TASK GOAL>
Look through the data below and output, unchanged, every line from the one holding "POT: none -> 5k" through the one holding "PIR pin OUT: D27 -> TX2", inclusive. Skip the pictures.

[[ RECORDS TO PROCESS open ]]

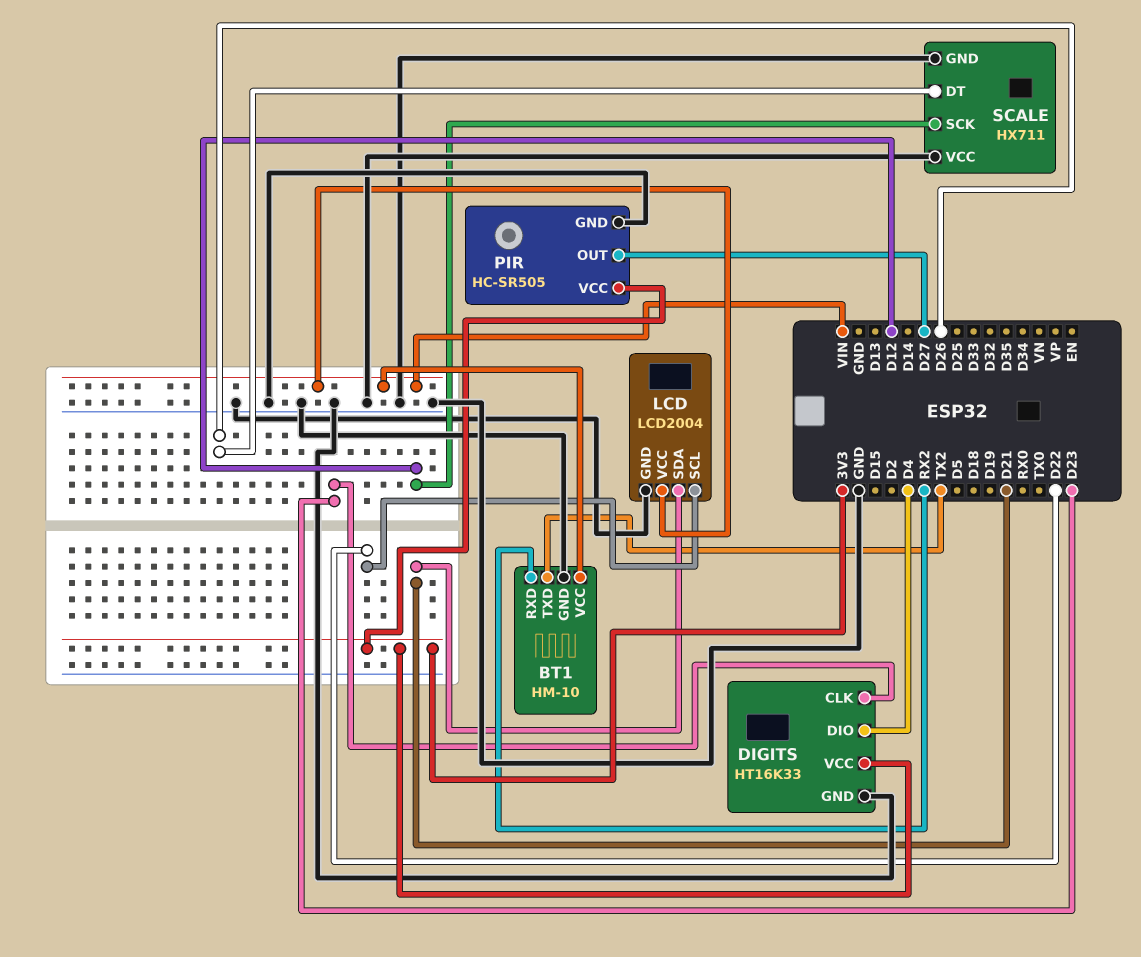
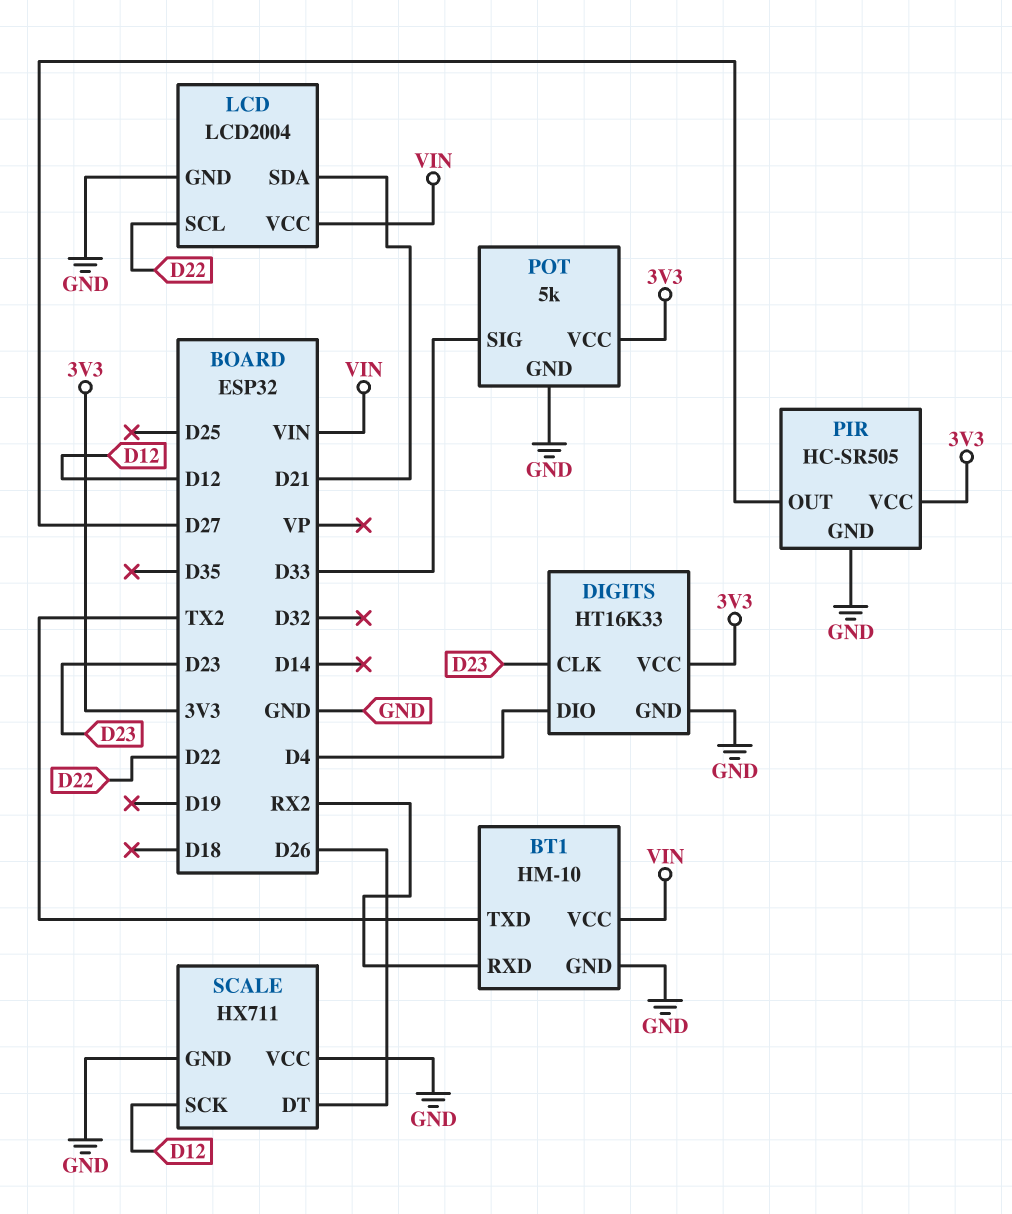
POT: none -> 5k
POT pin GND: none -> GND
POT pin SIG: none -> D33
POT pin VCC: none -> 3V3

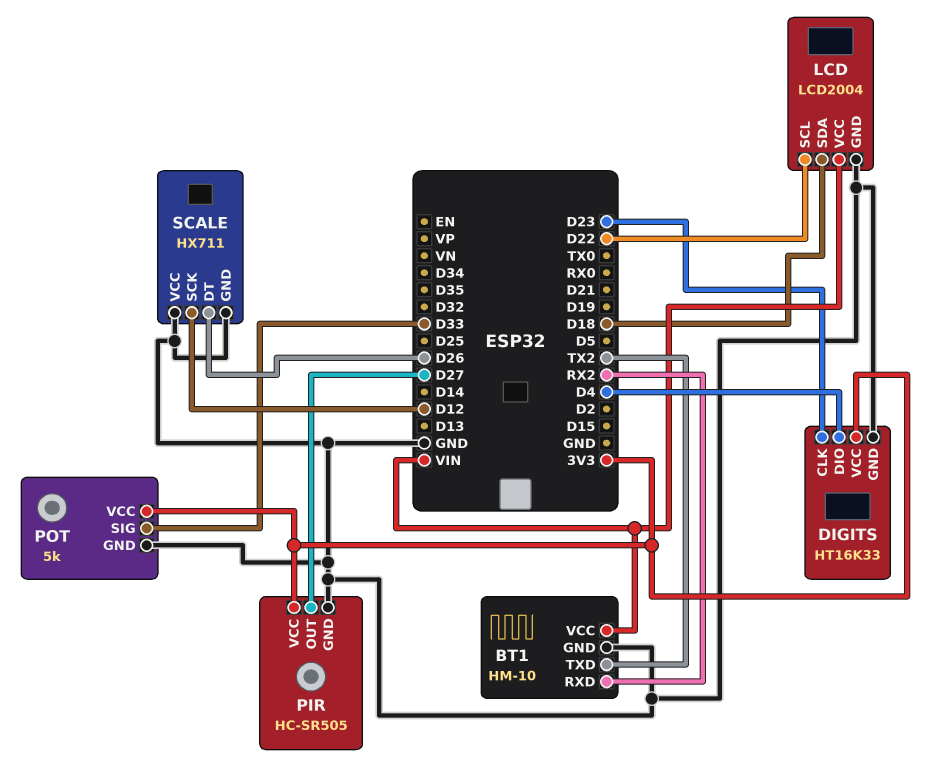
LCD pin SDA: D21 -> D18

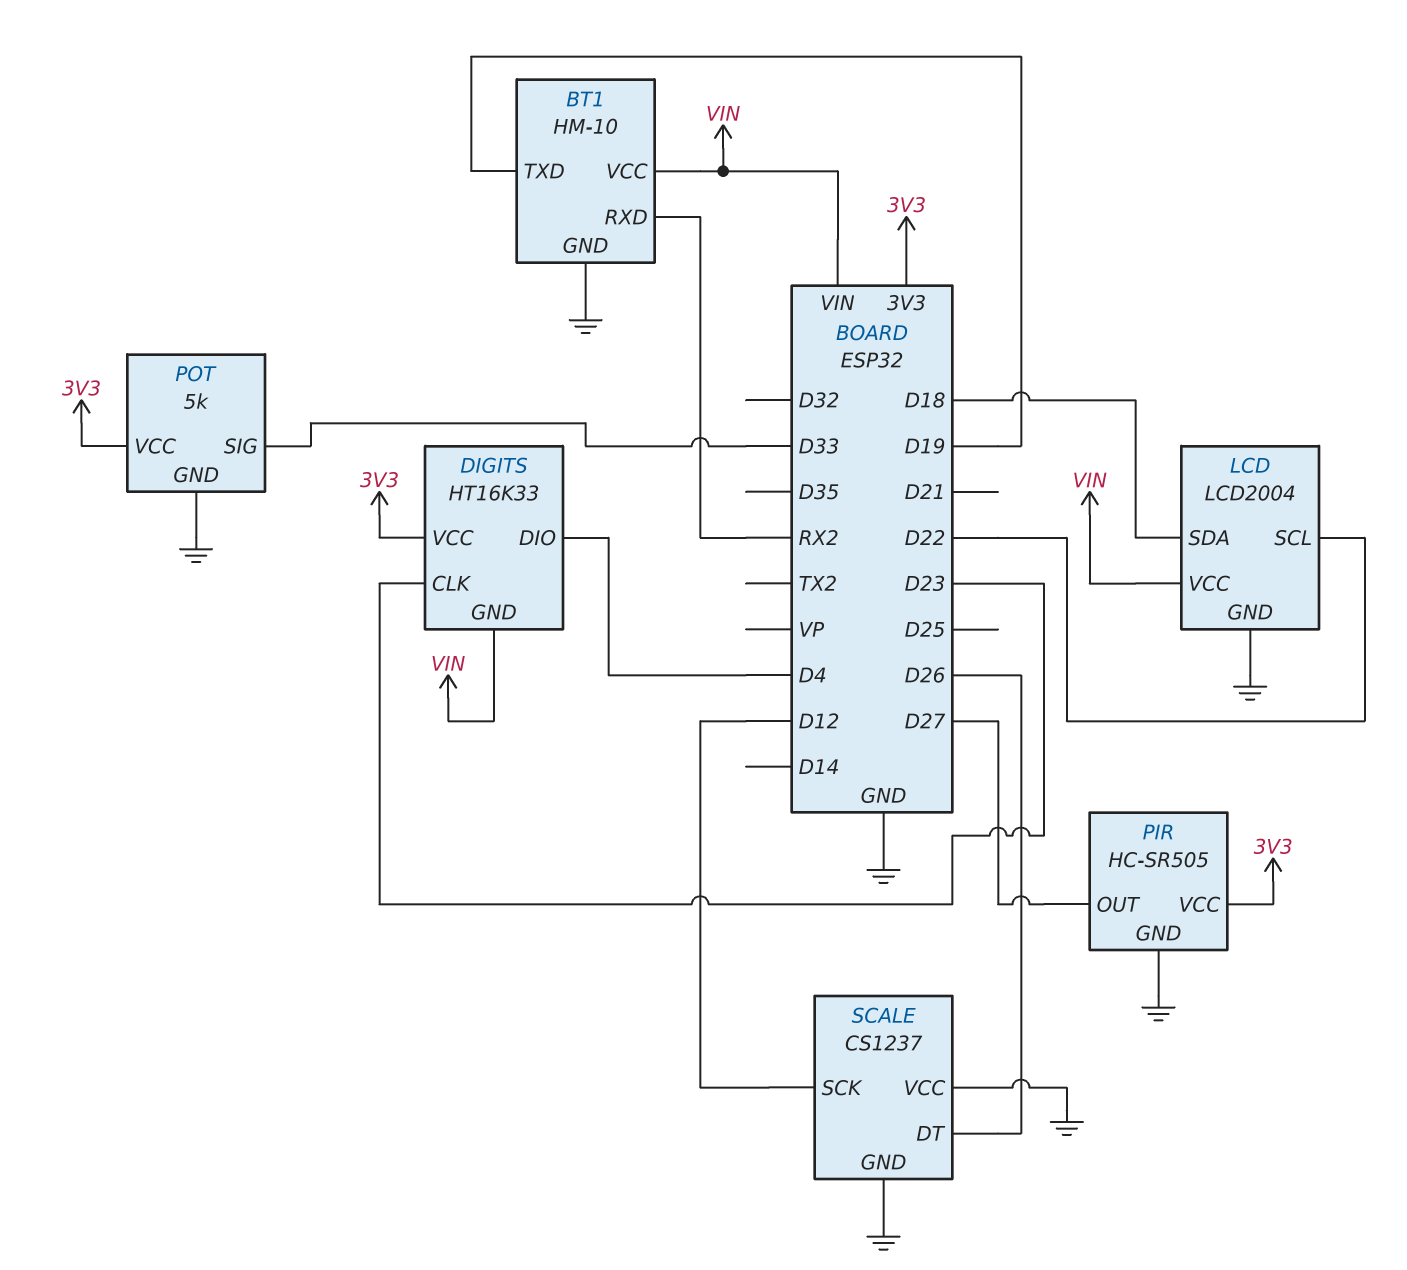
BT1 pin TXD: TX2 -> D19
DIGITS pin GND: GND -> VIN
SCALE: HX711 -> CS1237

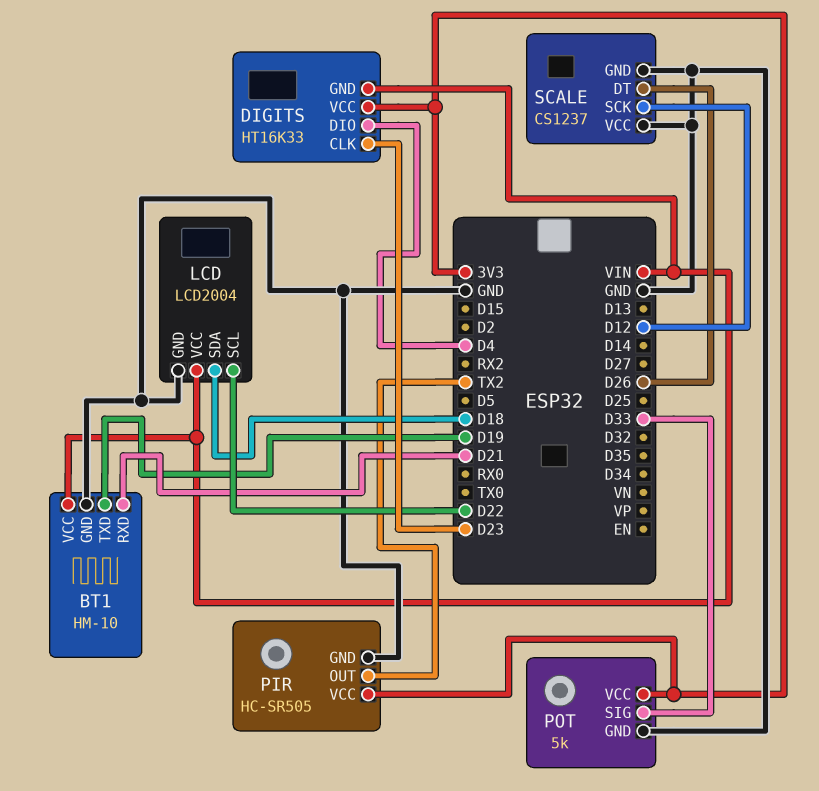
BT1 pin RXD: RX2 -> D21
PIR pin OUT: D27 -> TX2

[[ RECORDS TO PROCESS closed ]]
[[ RECORDS TO PROCESS open ]]

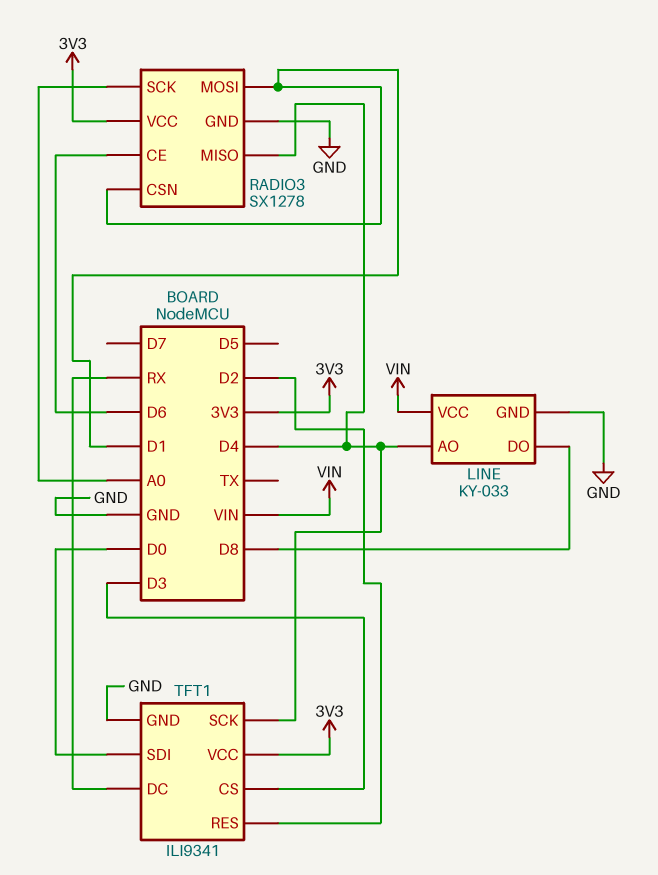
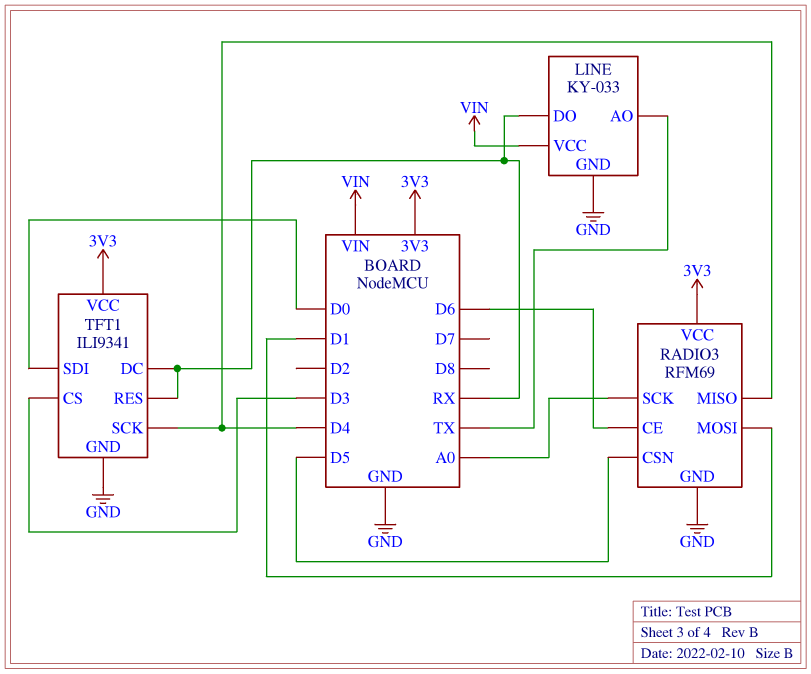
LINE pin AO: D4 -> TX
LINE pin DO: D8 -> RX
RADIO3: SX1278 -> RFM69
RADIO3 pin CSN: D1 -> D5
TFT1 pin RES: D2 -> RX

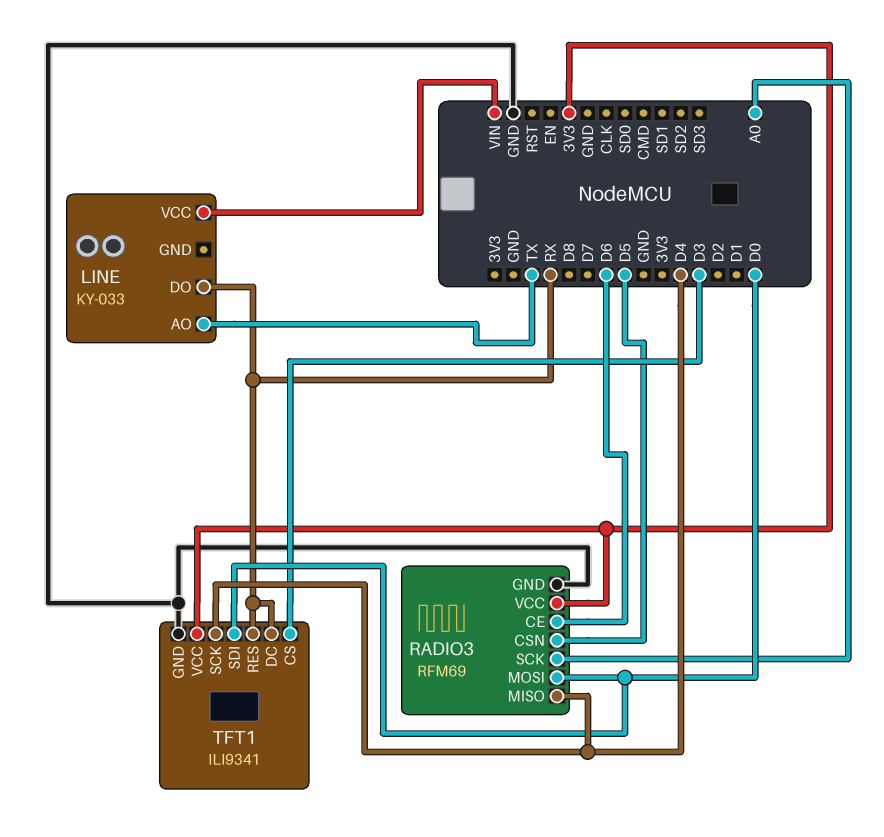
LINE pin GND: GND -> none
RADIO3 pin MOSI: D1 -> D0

[[ RECORDS TO PROCESS closed ]]

RESPONSE AREA>
POT: none -> 5k
POT pin GND: none -> GND
POT pin SIG: none -> D33
POT pin VCC: none -> 3V3

LCD pin SDA: D21 -> D18

BT1 pin TXD: TX2 -> D19
DIGITS pin GND: GND -> VIN
SCALE: HX711 -> CS1237

BT1 pin RXD: RX2 -> D21
PIR pin OUT: D27 -> TX2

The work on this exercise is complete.